(Task) Count the lines in the records below that contain the string "first", matching case exactly. Reply with only the number.

(Items)
··········

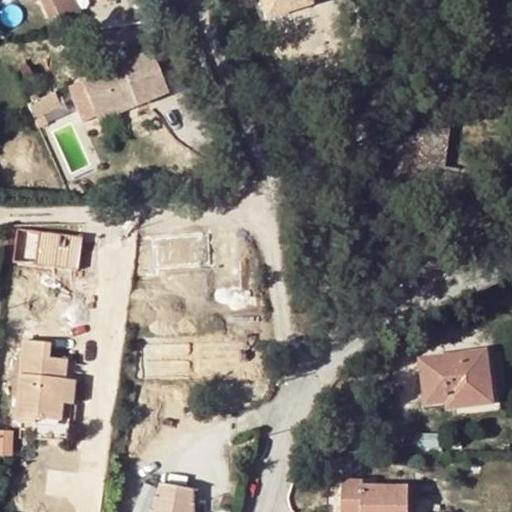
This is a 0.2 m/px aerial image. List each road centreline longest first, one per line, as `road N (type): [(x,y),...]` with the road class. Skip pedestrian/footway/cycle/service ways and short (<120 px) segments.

··········

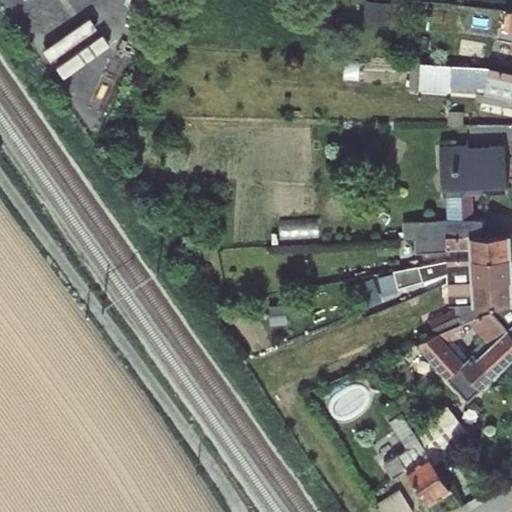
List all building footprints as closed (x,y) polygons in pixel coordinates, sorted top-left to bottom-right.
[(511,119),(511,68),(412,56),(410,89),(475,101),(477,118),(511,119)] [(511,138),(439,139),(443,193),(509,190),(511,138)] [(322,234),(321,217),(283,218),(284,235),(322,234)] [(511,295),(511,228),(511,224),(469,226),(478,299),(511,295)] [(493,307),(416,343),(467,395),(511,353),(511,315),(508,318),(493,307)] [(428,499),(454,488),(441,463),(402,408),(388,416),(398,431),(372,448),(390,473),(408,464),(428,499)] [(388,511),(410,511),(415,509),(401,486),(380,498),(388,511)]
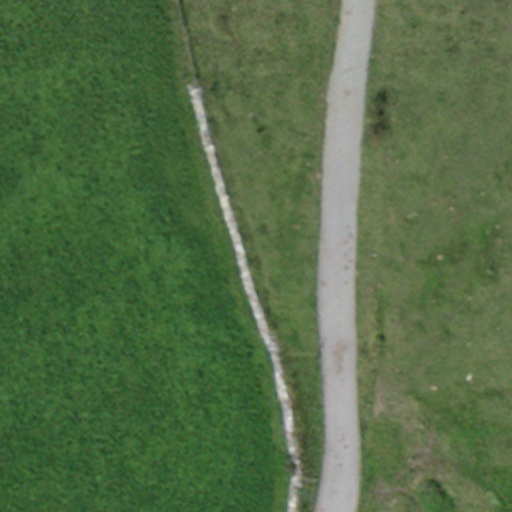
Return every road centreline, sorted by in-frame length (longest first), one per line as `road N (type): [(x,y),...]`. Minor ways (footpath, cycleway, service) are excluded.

··········

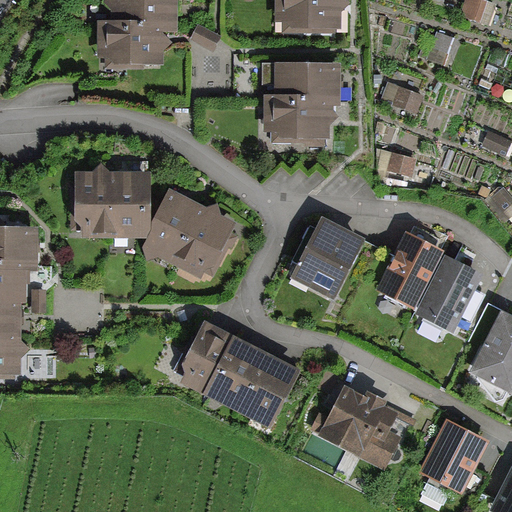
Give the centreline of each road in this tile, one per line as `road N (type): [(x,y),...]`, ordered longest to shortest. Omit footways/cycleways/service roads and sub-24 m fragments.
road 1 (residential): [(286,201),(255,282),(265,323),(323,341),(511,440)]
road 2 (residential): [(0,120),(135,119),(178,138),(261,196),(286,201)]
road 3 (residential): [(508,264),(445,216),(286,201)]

··········

(Written answer) 2